Stored items:
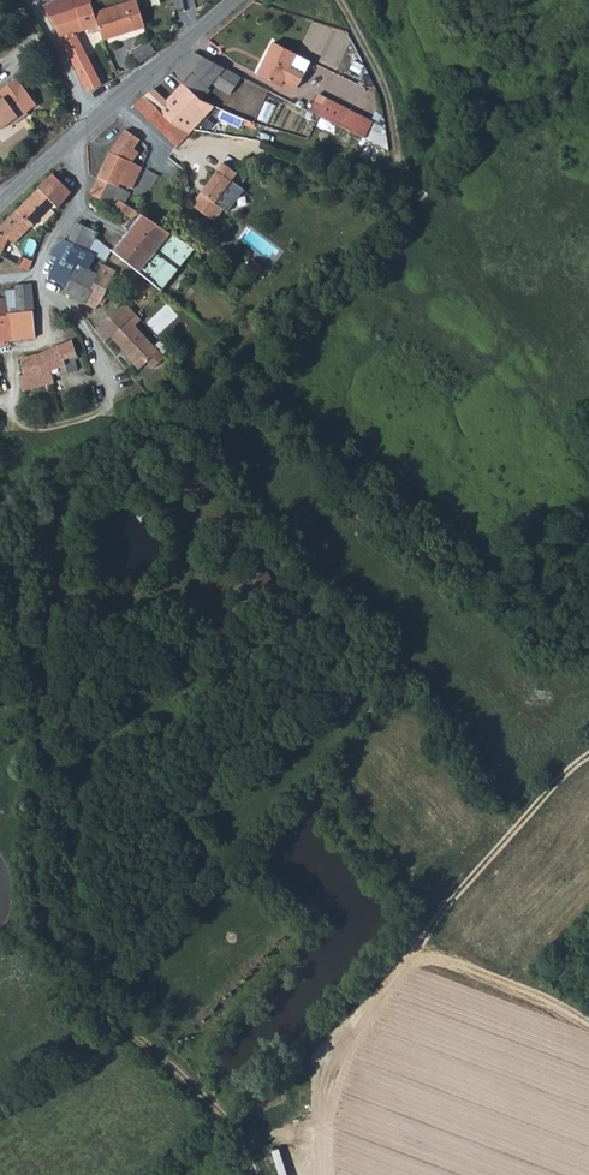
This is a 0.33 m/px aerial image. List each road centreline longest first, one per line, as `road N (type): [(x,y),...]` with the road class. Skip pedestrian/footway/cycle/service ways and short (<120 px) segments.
road 1 (track): [(0,558),(40,563),(54,581),(38,888),(46,932),(67,967),(237,1129),(253,1174)]
road 2 (track): [(321,1174),(318,1084),(340,1030),(567,769),(588,755)]
road 3 (unclassified): [(0,208),(237,0)]

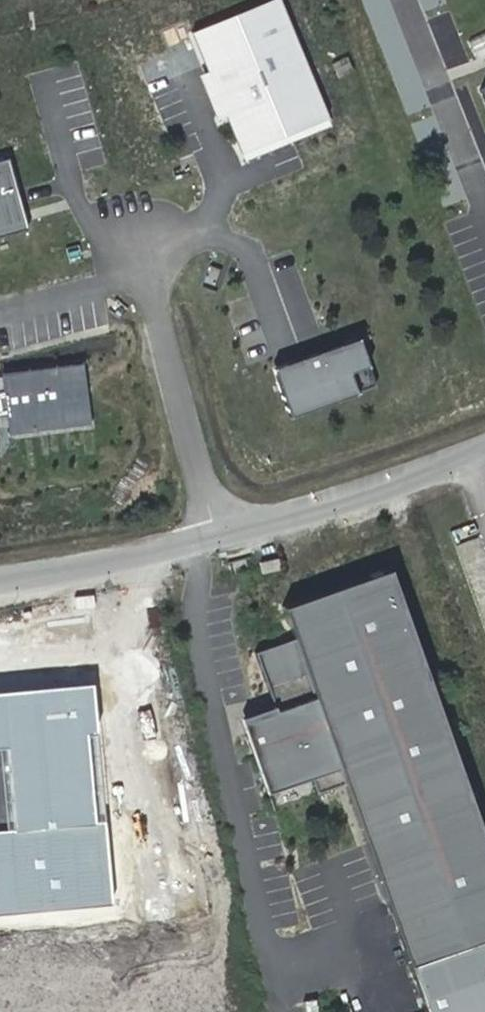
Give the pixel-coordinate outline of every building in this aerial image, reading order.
[(286,0),(281,0),(188,36),(234,156),(295,132),(332,118),(286,0)] [(0,157),(0,234),(27,226),(17,191),(7,155),(0,157)] [(272,367),(289,416),(376,385),(358,337),(329,347),(272,367)] [(87,358),(6,369),(15,432),(95,421),(87,358)] [(389,569),(280,607),(291,639),(252,653),(271,707),(273,712),(241,723),(265,793),(309,778),(315,795),(342,785),(421,1011),(484,1011),(484,847),(389,569)] [(0,694),(0,749),(8,748),(13,831),(0,832),(0,916),(112,905),(107,822),(98,823),(88,734),(100,731),(96,686),(0,694)] [(273,712),(271,707),(239,718),(241,723),(273,712)]
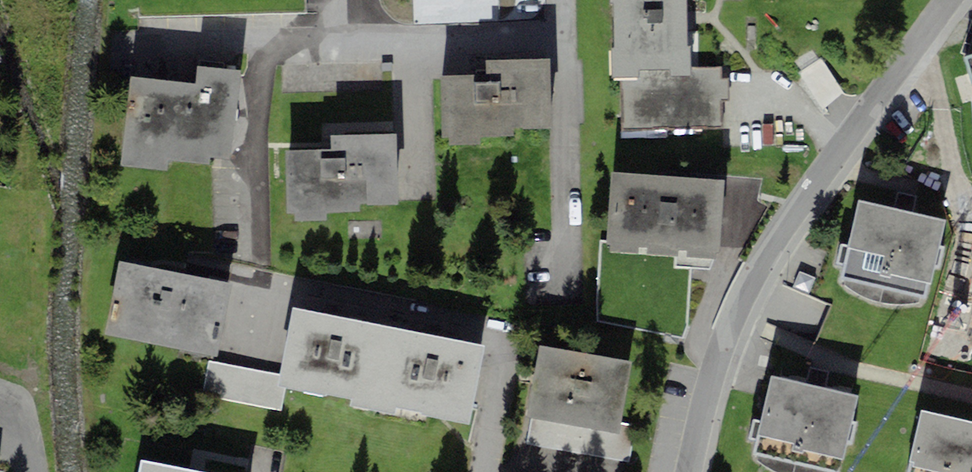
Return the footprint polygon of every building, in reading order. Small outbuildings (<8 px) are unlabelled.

Assigned task:
Repeat all of the entries word for word, but omit the pictures.

Result below:
This is a 0.33 m/px aerial image. List each road centreline longest first, one per line, as `road N (type): [(x,y),...]` with the road class. Skip pedestrian/footway/cycle/service ways and short (<120 px) segments.
road 1 (track): [(0,558),(40,563),(54,581),(38,888),(46,932),(67,967),(237,1129),(253,1174)]
road 2 (track): [(321,1174),(318,1084),(340,1030),(567,769),(588,755)]
road 3 (unclassified): [(0,208),(237,0)]

Give the pixel-coordinate outline of every building in this aerial image, reading order.
[(286,0),(281,0),(188,36),(234,156),(295,132),(332,118),(286,0)] [(0,157),(0,234),(27,226),(17,191),(7,155),(0,157)] [(272,367),(289,416),(376,385),(358,337),(329,347),(272,367)] [(87,358),(6,369),(15,432),(95,421),(87,358)] [(389,569),(280,607),(291,639),(252,653),(271,707),(273,712),(241,723),(265,793),(309,778),(315,795),(342,785),(421,1011),(484,1011),(484,847),(389,569)] [(0,694),(0,749),(8,748),(13,831),(0,832),(0,916),(112,905),(107,822),(98,823),(88,734),(100,731),(96,686),(0,694)] [(273,712),(271,707),(239,718),(241,723),(273,712)]
Return the footprint polygon of every building, in reading order. Small outbuildings (<8 px) are unlabelled.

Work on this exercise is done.